TASK BRIEF »
Go through the data and retrieve each line that includes the string "none".

INPUT RECORDS »
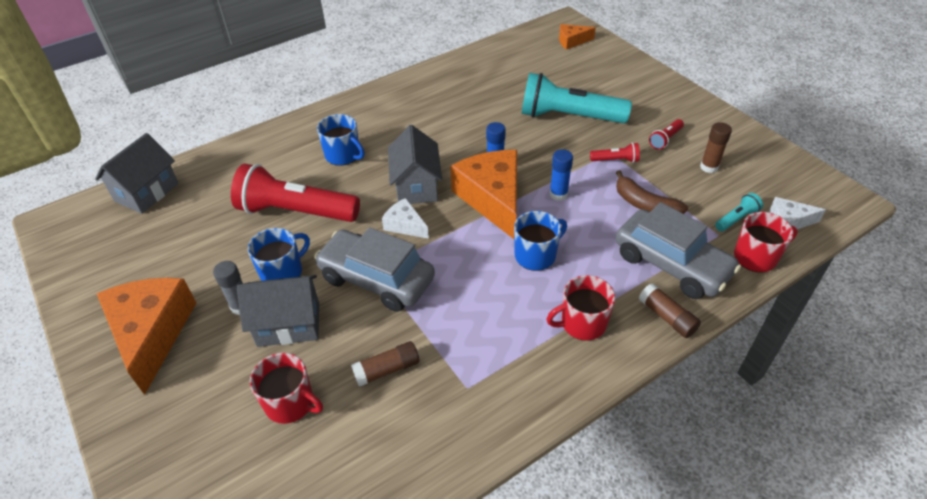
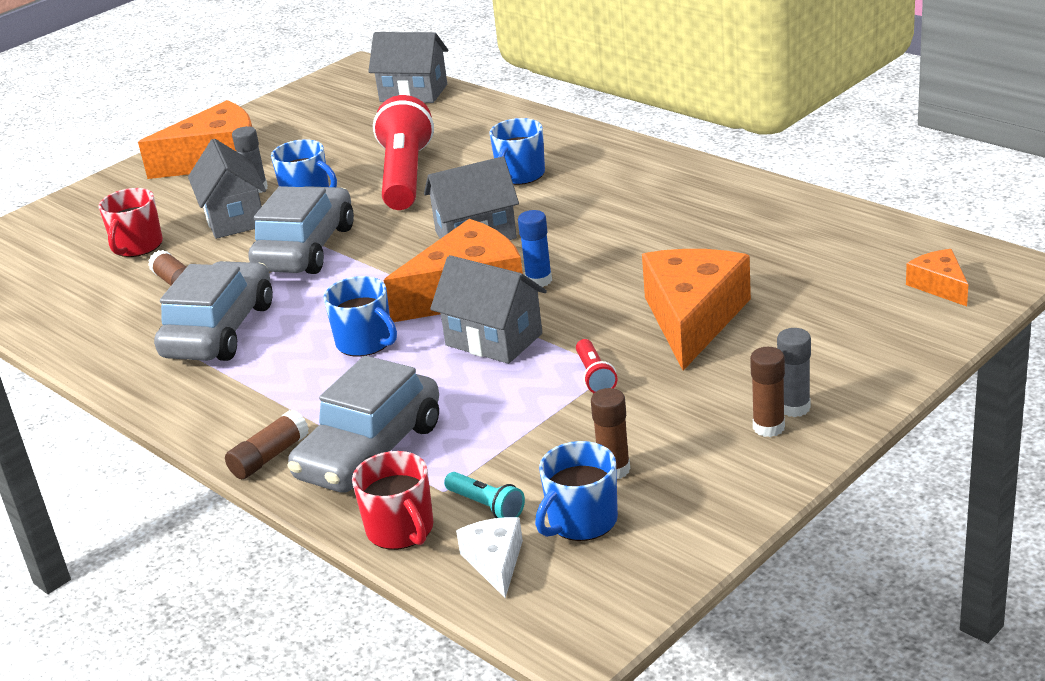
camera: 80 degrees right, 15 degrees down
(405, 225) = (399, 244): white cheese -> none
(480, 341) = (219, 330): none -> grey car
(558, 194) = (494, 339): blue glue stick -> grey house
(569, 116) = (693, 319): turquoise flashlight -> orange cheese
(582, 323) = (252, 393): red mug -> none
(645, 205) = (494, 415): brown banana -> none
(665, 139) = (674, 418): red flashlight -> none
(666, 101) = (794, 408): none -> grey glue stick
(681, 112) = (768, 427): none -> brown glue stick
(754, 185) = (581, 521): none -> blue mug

---

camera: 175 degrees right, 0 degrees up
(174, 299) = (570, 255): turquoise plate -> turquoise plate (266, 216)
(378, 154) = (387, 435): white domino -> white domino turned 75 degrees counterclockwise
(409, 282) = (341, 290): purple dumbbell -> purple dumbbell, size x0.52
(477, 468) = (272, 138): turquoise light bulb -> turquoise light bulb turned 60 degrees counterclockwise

* * *

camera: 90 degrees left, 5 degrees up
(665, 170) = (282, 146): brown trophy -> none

ANSWER TO THIS EXERCISE »
(405, 225) = (399, 244): white cheese -> none
(480, 341) = (219, 330): none -> grey car
(582, 323) = (252, 393): red mug -> none
(645, 205) = (494, 415): brown banana -> none
(665, 139) = (674, 418): red flashlight -> none
(666, 101) = (794, 408): none -> grey glue stick
(681, 112) = (768, 427): none -> brown glue stick
(754, 185) = (581, 521): none -> blue mug
(665, 170) = (282, 146): brown trophy -> none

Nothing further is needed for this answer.